Problem details
Skip the pictures and restate, word for word, the lines from the one containing "exchanged | grey" to the end of the data below.

Segment Open

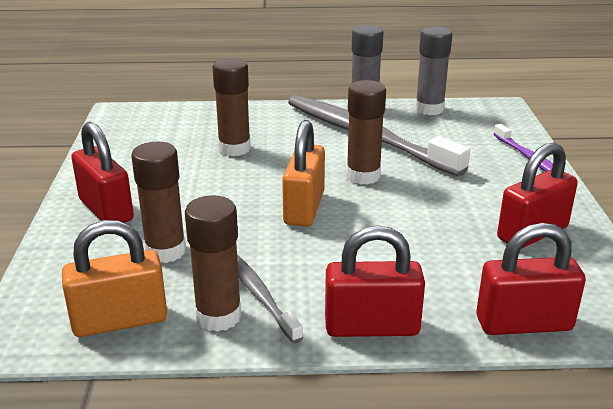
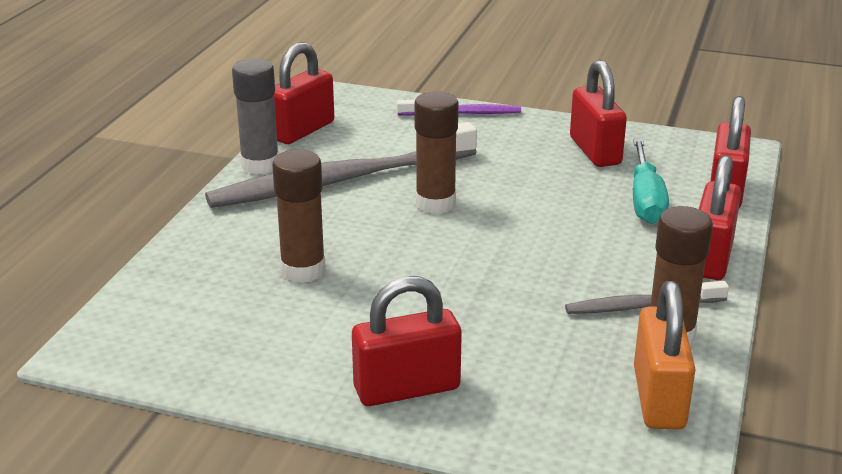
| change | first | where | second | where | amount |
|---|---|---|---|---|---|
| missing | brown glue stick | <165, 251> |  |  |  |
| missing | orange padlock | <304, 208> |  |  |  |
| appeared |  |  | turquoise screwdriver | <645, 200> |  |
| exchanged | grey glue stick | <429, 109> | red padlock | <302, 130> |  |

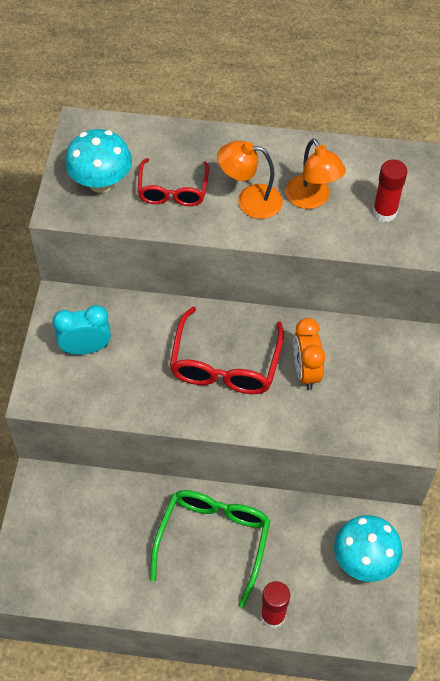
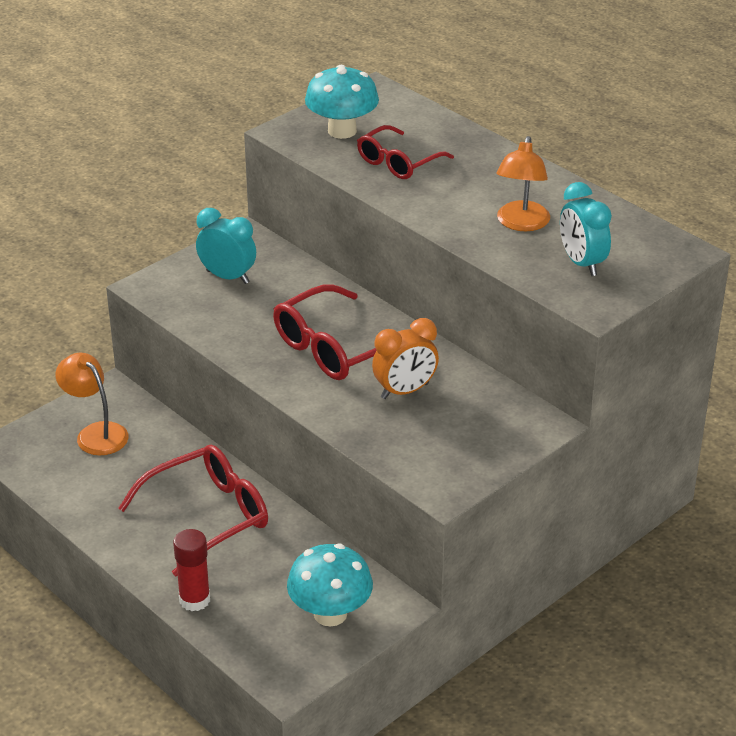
| change | first | where | second | where | amount |
|---|---|---|---|---|---|
| relocated | orange lamp | <250, 200> |  | <95, 433> |  |
| exchanged | red glue stick | <384, 212> | turquoise clock | <582, 263> |  |
| colour | green glasses | <213, 541> | red glasses | <208, 516> |  |
| spun | orange clock | <306, 372> |  | <405, 391> | 150 degrees counterclockwise |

Segment Closed

Written answer
| exchanged | grey glue stick | <429, 109> | red padlock | <302, 130> |  |

| change | first | where | second | where | amount |
|---|---|---|---|---|---|
| relocated | orange lamp | <250, 200> |  | <95, 433> |  |
| exchanged | red glue stick | <384, 212> | turquoise clock | <582, 263> |  |
| colour | green glasses | <213, 541> | red glasses | <208, 516> |  |
| spun | orange clock | <306, 372> |  | <405, 391> | 150 degrees counterclockwise |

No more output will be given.